THE INPUT START

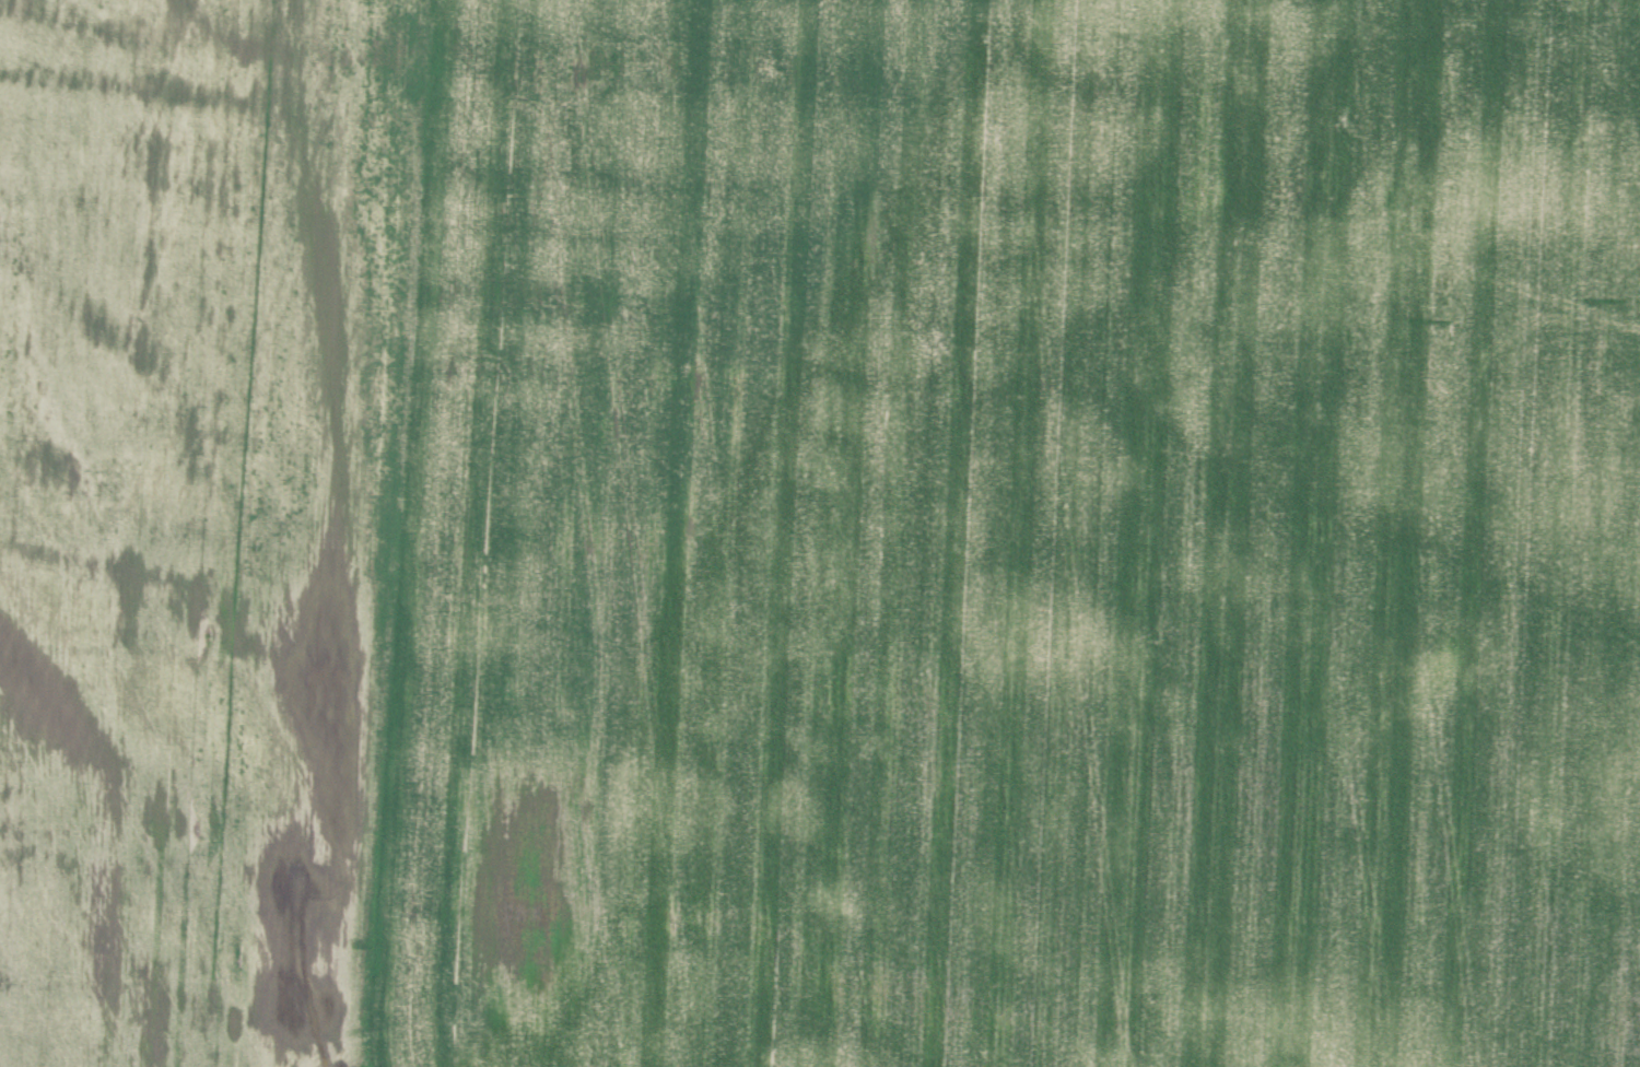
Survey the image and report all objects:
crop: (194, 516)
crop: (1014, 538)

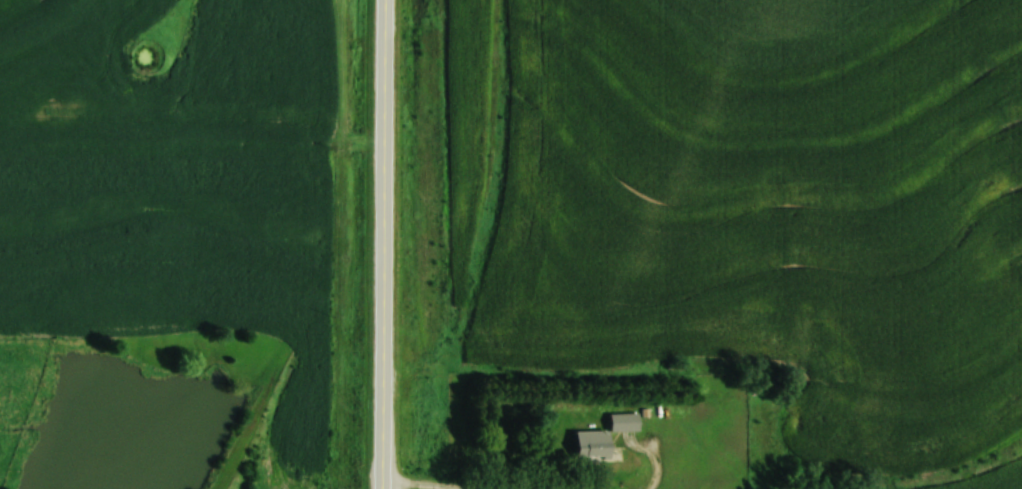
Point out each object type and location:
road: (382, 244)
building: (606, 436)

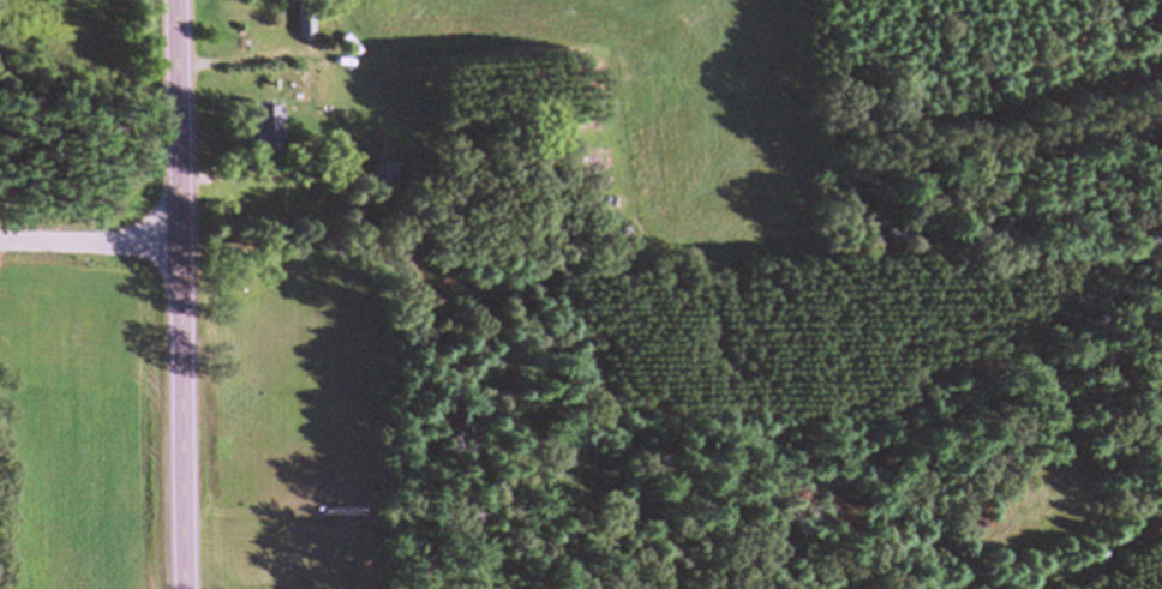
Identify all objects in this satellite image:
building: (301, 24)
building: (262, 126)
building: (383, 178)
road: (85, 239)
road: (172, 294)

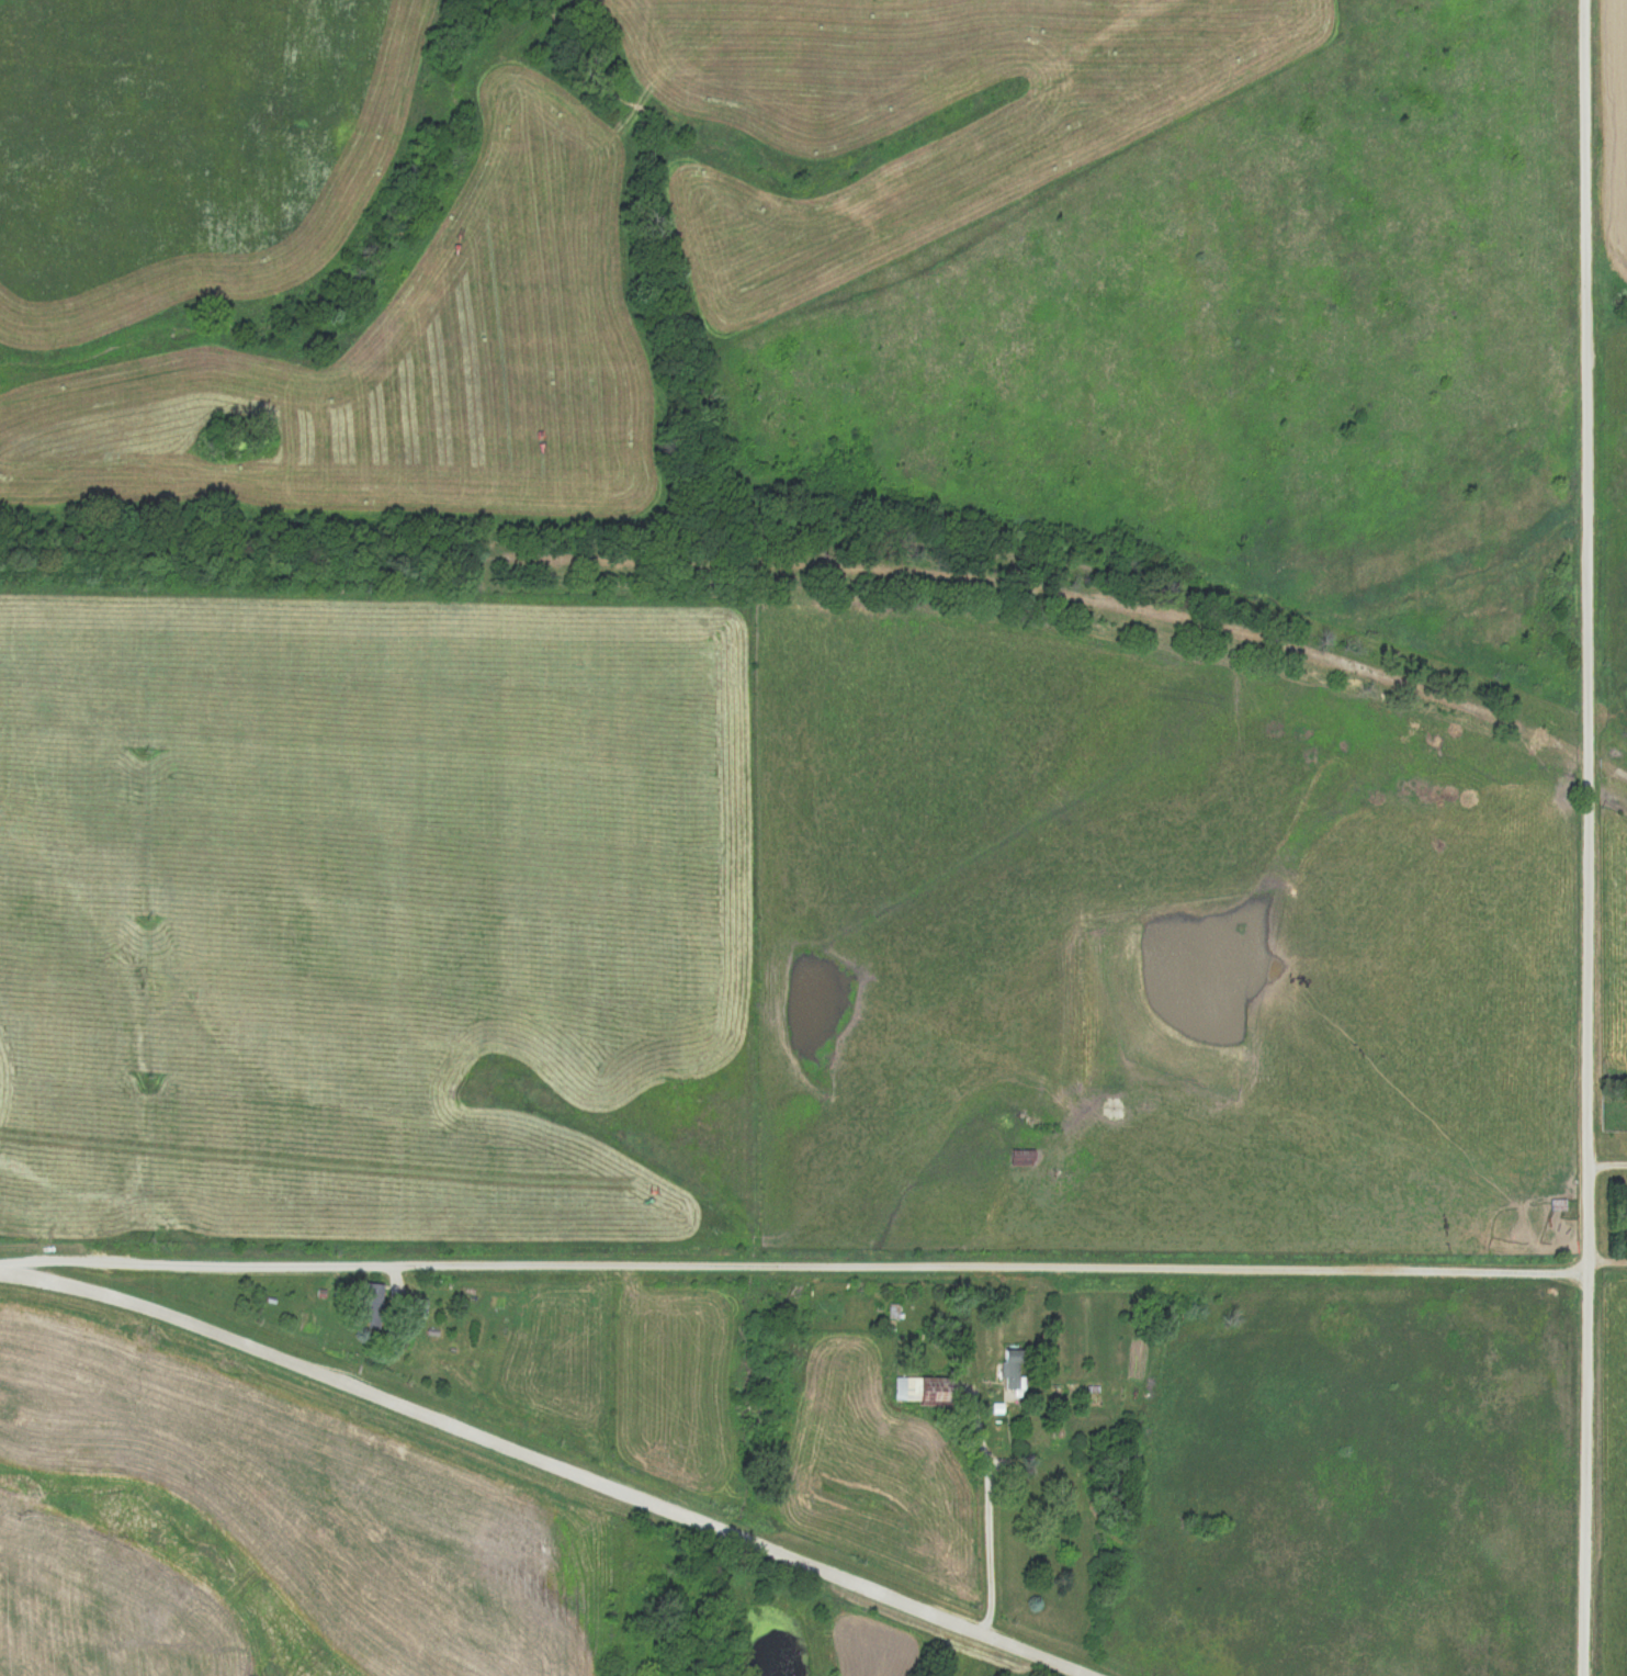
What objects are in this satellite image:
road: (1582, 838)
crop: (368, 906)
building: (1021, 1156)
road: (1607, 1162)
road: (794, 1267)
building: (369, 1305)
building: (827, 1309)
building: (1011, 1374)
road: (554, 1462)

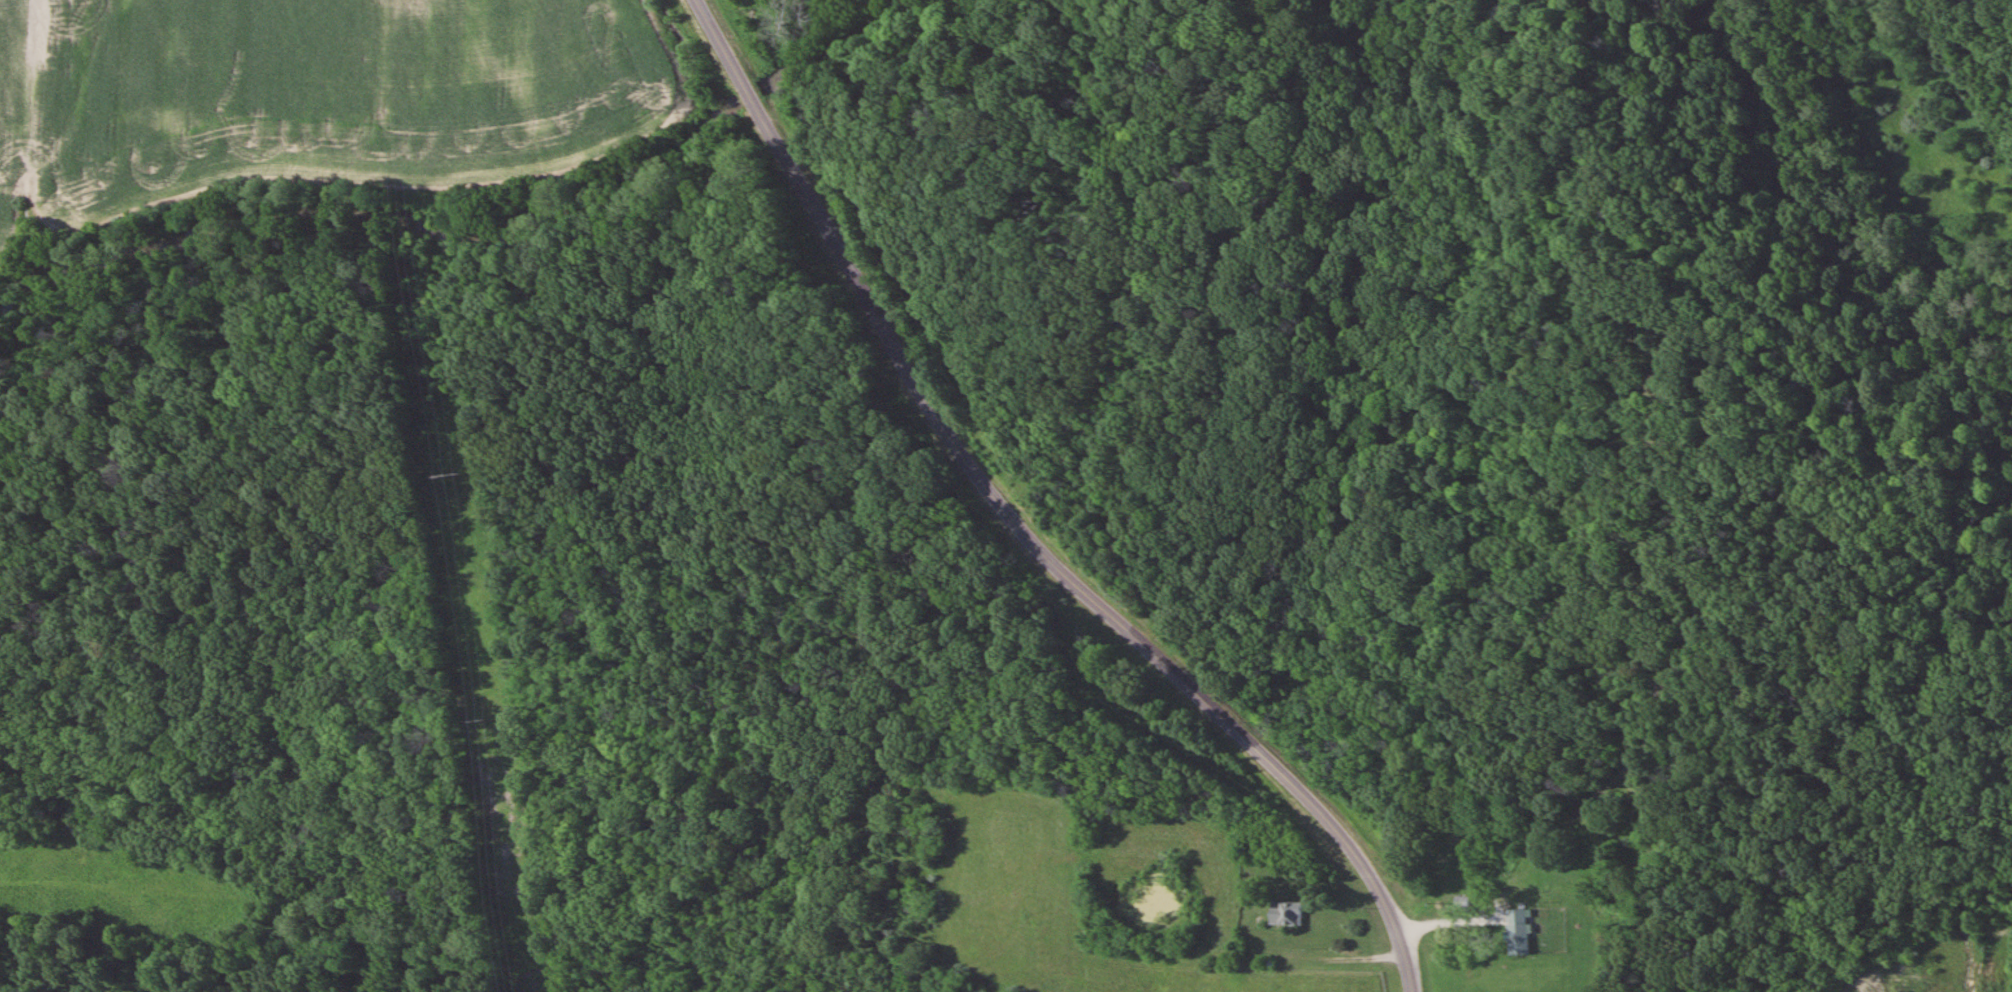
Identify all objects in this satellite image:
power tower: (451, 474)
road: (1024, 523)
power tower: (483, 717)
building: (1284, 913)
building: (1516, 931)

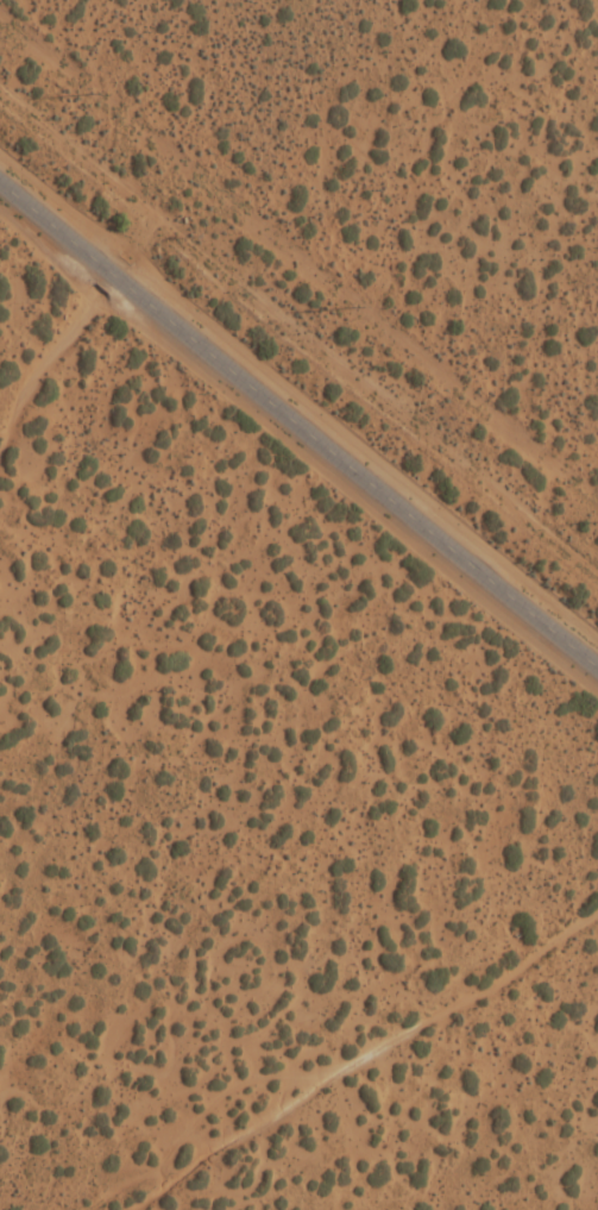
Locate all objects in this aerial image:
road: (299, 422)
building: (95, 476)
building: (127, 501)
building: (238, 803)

THE INPUT END

The lines from the one containing "Point out each" through the last line above are to be repeated exactly, and only those. Any pictures must be left out.

(WRITTEN SOLUTION)
Point out each object type and location:
road: (382, 244)
building: (606, 436)

Identify all objects in this satellite image:
building: (301, 24)
building: (262, 126)
building: (383, 178)
road: (85, 239)
road: (172, 294)

What objects are in this satellite image:
road: (1582, 838)
crop: (368, 906)
building: (1021, 1156)
road: (1607, 1162)
road: (794, 1267)
building: (369, 1305)
building: (827, 1309)
building: (1011, 1374)
road: (554, 1462)

Identify all objects in this satellite image:
power tower: (451, 474)
road: (1024, 523)
power tower: (483, 717)
building: (1284, 913)
building: (1516, 931)

Locate all objects in this aerial image:
road: (299, 422)
building: (95, 476)
building: (127, 501)
building: (238, 803)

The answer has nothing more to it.